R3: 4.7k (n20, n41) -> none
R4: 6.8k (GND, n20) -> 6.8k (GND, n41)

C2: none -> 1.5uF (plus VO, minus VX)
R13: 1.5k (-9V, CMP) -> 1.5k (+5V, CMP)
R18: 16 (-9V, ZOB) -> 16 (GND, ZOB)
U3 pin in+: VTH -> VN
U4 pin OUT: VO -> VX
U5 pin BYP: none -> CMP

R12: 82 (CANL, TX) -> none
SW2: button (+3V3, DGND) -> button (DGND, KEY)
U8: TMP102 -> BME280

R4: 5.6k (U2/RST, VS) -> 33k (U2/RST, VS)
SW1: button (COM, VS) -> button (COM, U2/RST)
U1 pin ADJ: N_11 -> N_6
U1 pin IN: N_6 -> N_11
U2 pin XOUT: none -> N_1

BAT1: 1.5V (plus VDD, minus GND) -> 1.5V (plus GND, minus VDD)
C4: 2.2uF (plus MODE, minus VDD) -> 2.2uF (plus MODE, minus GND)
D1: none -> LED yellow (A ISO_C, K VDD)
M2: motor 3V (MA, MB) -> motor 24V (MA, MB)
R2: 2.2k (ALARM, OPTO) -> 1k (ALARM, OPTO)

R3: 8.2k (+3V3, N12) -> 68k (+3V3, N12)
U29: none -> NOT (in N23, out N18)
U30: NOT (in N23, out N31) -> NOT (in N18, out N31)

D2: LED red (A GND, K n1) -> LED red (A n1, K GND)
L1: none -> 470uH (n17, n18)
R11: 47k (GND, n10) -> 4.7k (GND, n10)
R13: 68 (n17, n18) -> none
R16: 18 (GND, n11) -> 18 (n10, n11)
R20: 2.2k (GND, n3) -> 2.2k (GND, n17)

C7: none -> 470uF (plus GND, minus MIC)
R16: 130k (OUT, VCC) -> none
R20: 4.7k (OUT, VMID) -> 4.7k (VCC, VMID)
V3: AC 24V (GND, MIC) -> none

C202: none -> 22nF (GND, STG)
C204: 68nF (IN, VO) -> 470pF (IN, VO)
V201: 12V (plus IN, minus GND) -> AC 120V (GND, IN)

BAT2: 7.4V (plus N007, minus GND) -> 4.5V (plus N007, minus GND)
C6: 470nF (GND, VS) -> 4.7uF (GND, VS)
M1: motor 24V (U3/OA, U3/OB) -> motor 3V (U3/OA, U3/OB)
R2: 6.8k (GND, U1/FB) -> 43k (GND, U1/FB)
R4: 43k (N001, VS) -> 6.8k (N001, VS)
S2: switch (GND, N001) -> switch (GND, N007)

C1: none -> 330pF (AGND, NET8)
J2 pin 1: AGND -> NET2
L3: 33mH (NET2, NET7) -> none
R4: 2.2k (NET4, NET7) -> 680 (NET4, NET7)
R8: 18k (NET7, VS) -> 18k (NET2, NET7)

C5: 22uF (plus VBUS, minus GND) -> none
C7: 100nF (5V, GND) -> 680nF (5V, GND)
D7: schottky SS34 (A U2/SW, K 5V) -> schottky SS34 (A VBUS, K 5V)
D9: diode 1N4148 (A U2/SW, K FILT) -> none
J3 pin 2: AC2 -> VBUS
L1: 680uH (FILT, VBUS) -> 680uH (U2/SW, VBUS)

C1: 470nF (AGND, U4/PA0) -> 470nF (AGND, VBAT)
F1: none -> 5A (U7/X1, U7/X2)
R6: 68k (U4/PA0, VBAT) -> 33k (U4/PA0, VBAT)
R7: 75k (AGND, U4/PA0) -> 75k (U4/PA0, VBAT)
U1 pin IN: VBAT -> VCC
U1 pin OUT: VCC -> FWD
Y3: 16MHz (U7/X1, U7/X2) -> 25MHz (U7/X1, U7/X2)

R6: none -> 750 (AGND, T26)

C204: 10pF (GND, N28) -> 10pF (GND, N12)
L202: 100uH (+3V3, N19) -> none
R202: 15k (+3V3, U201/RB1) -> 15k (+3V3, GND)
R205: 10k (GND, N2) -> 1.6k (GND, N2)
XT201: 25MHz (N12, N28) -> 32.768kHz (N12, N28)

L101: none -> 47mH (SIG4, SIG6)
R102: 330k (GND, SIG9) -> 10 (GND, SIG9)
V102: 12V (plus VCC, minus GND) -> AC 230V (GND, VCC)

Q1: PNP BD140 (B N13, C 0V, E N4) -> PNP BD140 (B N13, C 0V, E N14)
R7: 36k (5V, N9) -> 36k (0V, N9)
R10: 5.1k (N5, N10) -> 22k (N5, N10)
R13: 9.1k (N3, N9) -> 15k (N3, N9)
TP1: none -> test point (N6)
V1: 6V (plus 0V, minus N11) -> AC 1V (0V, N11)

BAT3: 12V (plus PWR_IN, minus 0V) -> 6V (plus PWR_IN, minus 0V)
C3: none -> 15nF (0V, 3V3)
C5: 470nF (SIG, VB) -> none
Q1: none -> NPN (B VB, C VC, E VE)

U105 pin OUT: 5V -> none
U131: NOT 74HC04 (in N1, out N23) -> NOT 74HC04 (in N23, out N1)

□ □ □ □ □

Among the lines above, which ones hold the string "AGND"? Show them.

* _Result below_:
C1: none -> 330pF (AGND, NET8)
J2 pin 1: AGND -> NET2
C1: 470nF (AGND, U4/PA0) -> 470nF (AGND, VBAT)
R7: 75k (AGND, U4/PA0) -> 75k (U4/PA0, VBAT)
R6: none -> 750 (AGND, T26)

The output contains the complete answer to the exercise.